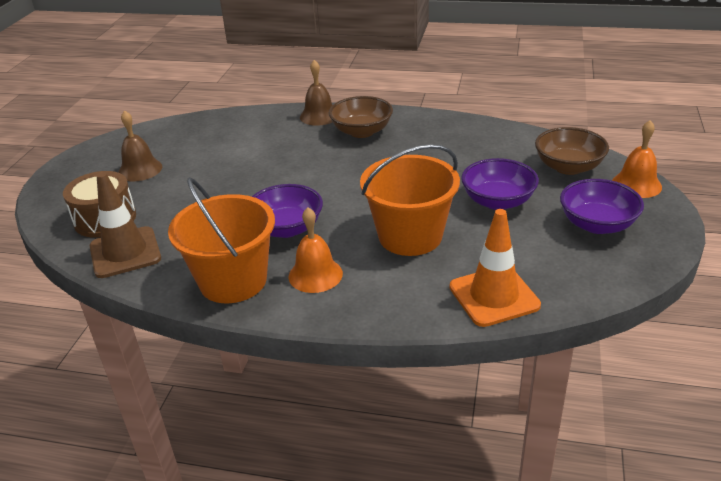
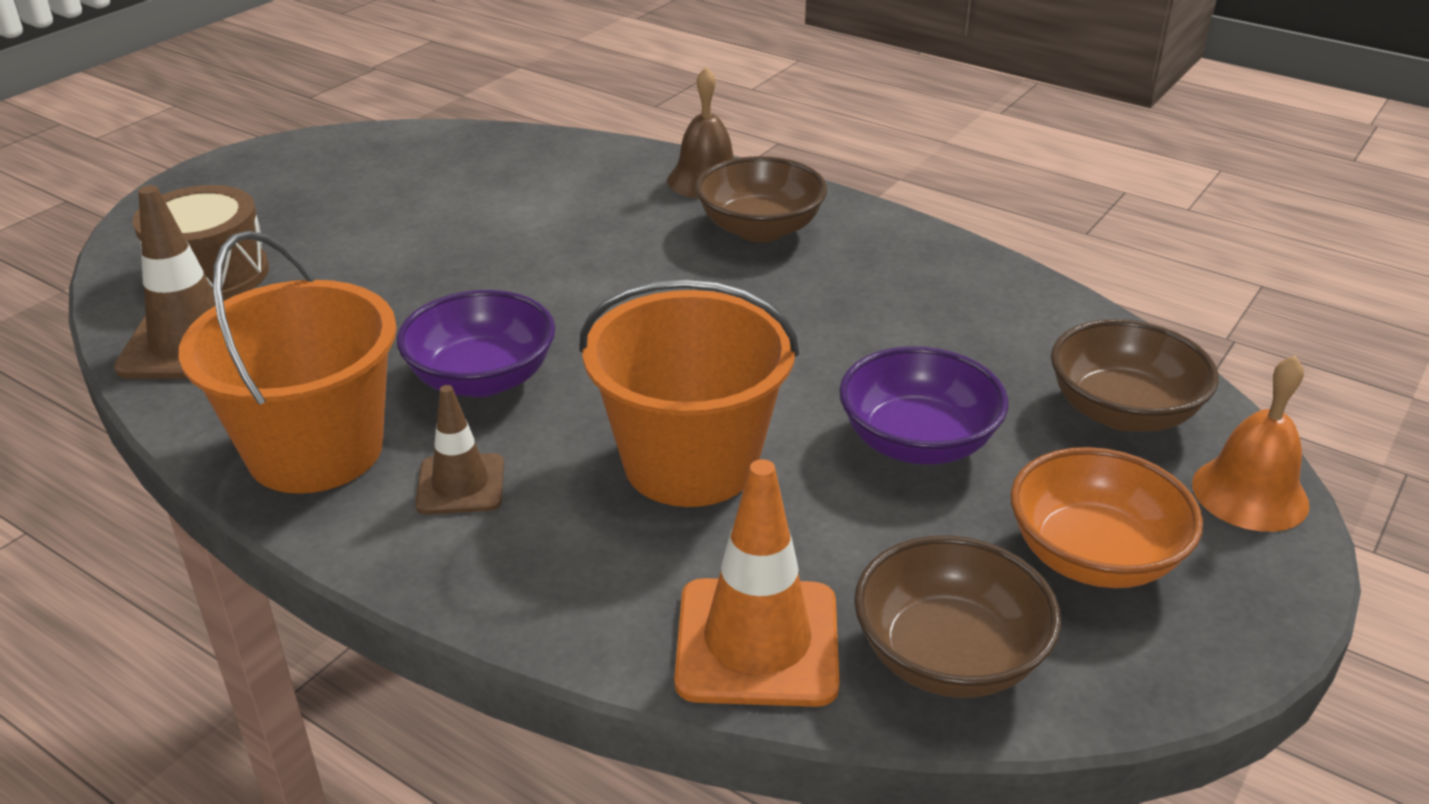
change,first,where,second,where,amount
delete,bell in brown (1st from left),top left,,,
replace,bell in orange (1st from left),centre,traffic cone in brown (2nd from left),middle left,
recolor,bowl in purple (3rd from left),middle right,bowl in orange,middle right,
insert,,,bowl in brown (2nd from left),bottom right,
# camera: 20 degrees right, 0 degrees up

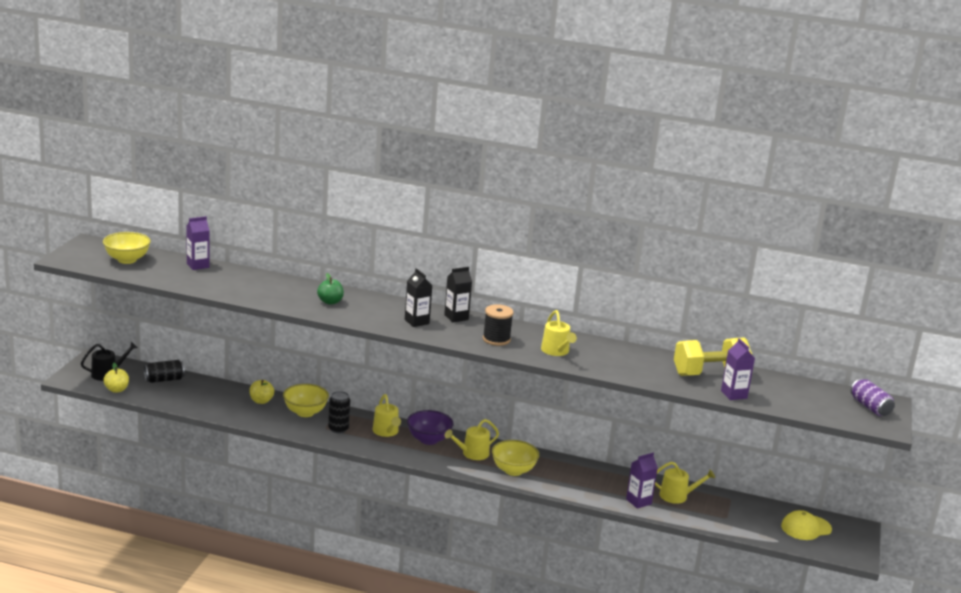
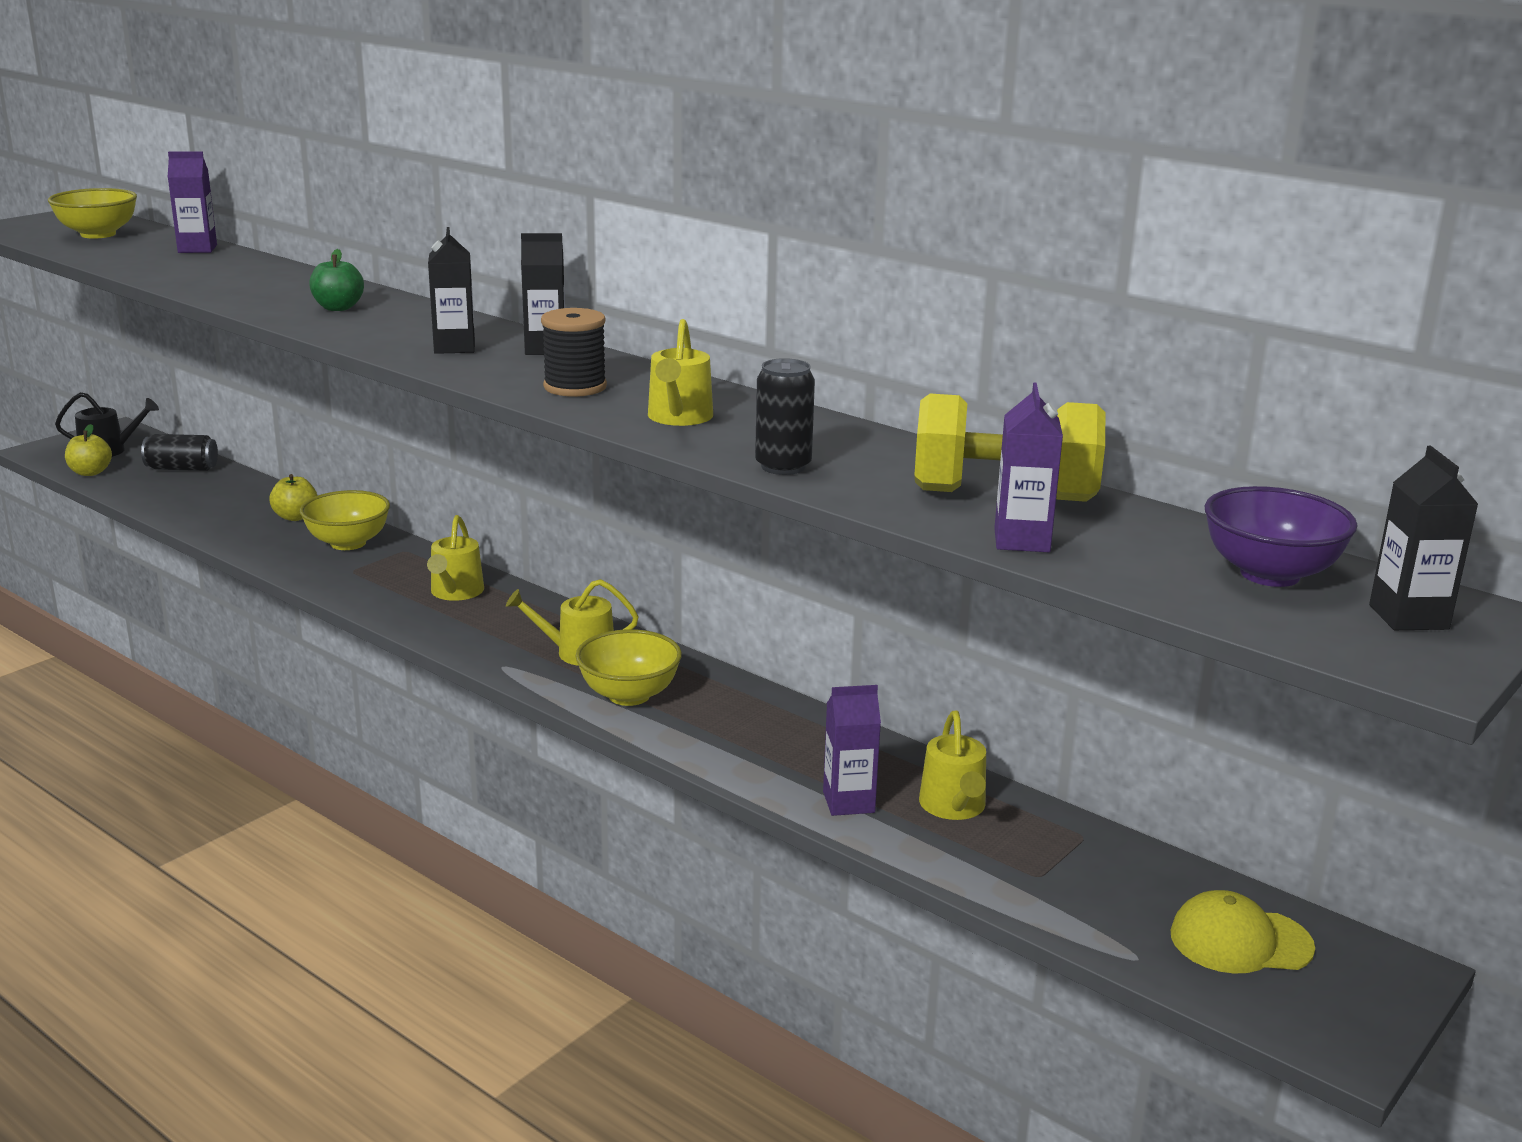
change,first,where,second,where,amount
move,can in black (2nd from left),bottom centre,,centre,
move,bowl in purple,bottom centre,,middle right,
rotate,watering can in yellow (4th from left),bottom right,,bottom centre,60 degrees clockwise
replace,can in purple,bottom right,carton in black (3rd from left),middle right,
# camera: 25 degrees right, 0 degrees up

__WORK REQUIRED__
Would you copy every entry exactly as it stands, leaving out the pictures?

__RESPONSE AREA__
change,first,where,second,where,amount
delete,bell in brown (1st from left),top left,,,
replace,bell in orange (1st from left),centre,traffic cone in brown (2nd from left),middle left,
recolor,bowl in purple (3rd from left),middle right,bowl in orange,middle right,
insert,,,bowl in brown (2nd from left),bottom right,
# camera: 20 degrees right, 0 degrees up

change,first,where,second,where,amount
move,can in black (2nd from left),bottom centre,,centre,
move,bowl in purple,bottom centre,,middle right,
rotate,watering can in yellow (4th from left),bottom right,,bottom centre,60 degrees clockwise
replace,can in purple,bottom right,carton in black (3rd from left),middle right,
# camera: 25 degrees right, 0 degrees up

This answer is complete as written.